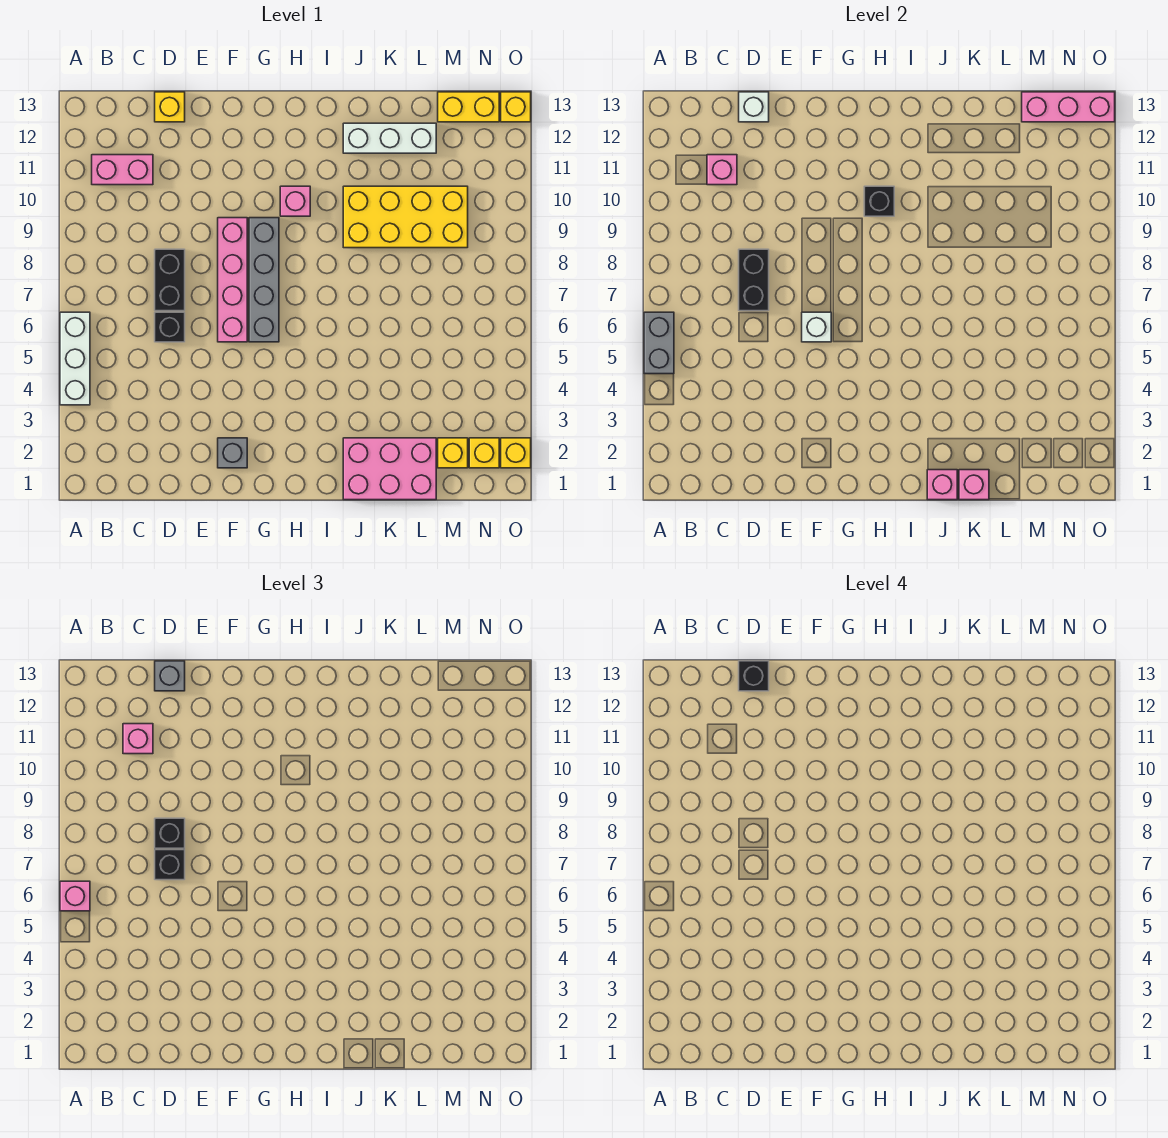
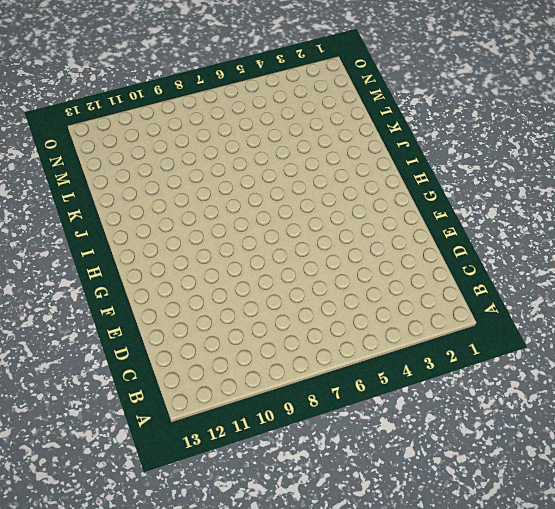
none -> white brick A4:A6 level 1
none -> pink brick B11:C11 level 1
none -> black brick D6 level 1
none -> black brick D7:D8 level 1

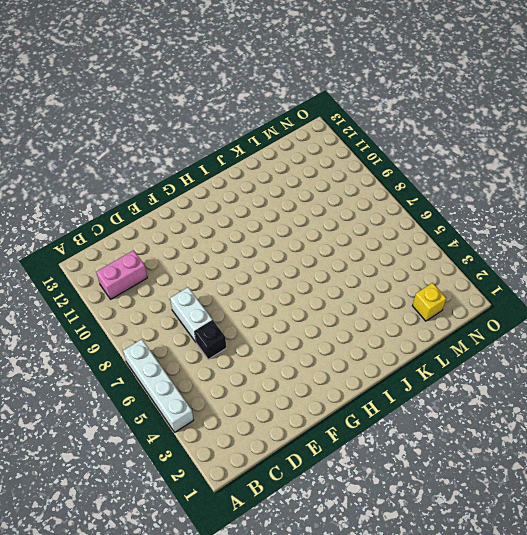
white brick A4:A7 level 1 -> white brick A4:A6 level 1
white brick D7:D8 level 1 -> black brick D7:D8 level 1
none -> yellow brick D13 level 1
none -> grey brick F2 level 1
none -> pink brick F6:F9 level 1
none -> grey brick G6:G9 level 1

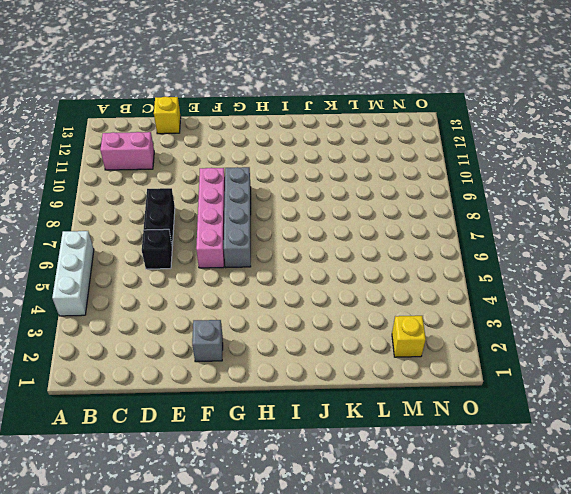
none -> pink brick H10 level 1
none -> pink brick J1:L2 level 1
none -> yellow brick J9:M10 level 1
none -> white brick J12:L12 level 1

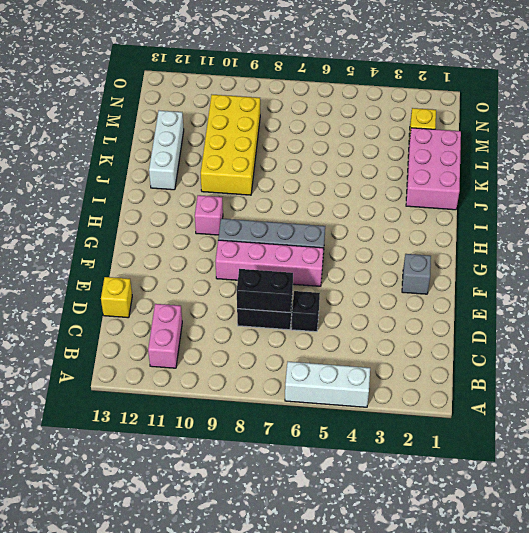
none -> yellow brick M13:N13 level 1
none -> yellow brick N2 level 1
none -> yellow brick O2 level 1
none -> yellow brick O13 level 1

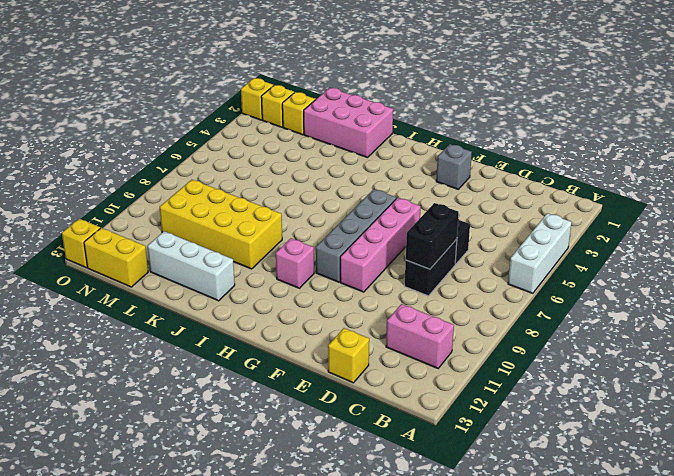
none -> grey brick A5:A6 level 2
none -> pink brick C11 level 2
none -> white brick D13 level 2
none -> white brick F6 level 2

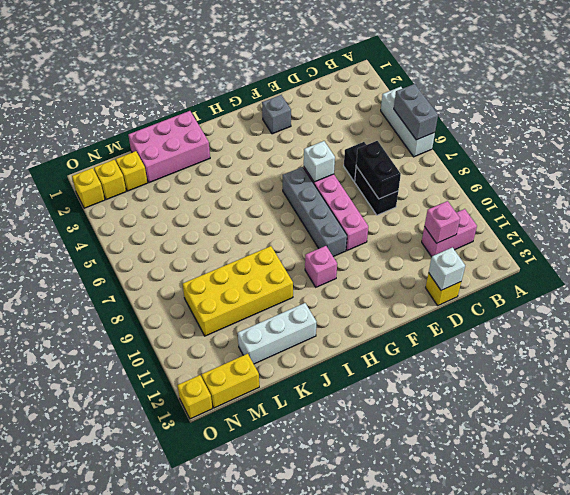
none -> black brick H10 level 2
none -> pink brick J1 level 2
none -> pink brick K1 level 2
none -> pink brick M13:O13 level 2

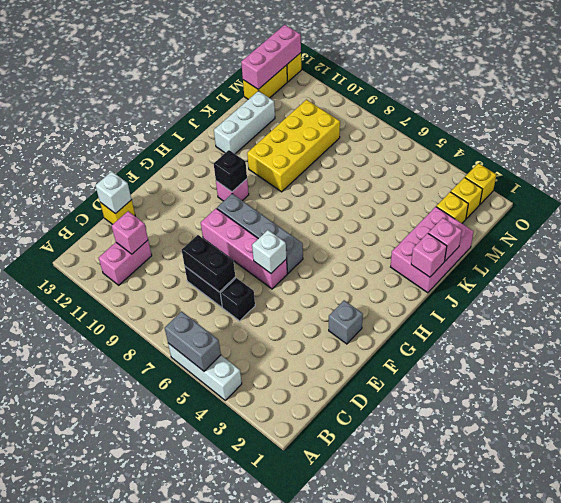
none -> pink brick A6 level 3
none -> pink brick C11 level 3
none -> black brick D7 level 3
none -> black brick D8 level 3

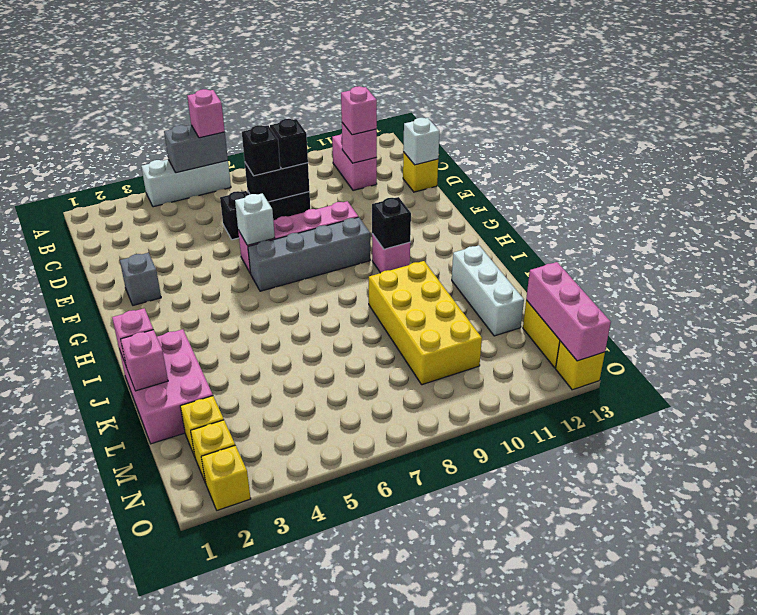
none -> grey brick D13 level 3
none -> black brick D13 level 4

### AIM OF THE TASK
Repeat nothing but the lines from the one containing "none -> pink brick J1:L2 level 1" through the end of the entries, exactly, and skip the pictures.

### SOLUTION BELOW
none -> pink brick J1:L2 level 1
none -> yellow brick J9:M10 level 1
none -> white brick J12:L12 level 1

none -> yellow brick M13:N13 level 1
none -> yellow brick N2 level 1
none -> yellow brick O2 level 1
none -> yellow brick O13 level 1

none -> grey brick A5:A6 level 2
none -> pink brick C11 level 2
none -> white brick D13 level 2
none -> white brick F6 level 2

none -> black brick H10 level 2
none -> pink brick J1 level 2
none -> pink brick K1 level 2
none -> pink brick M13:O13 level 2

none -> pink brick A6 level 3
none -> pink brick C11 level 3
none -> black brick D7 level 3
none -> black brick D8 level 3

none -> grey brick D13 level 3
none -> black brick D13 level 4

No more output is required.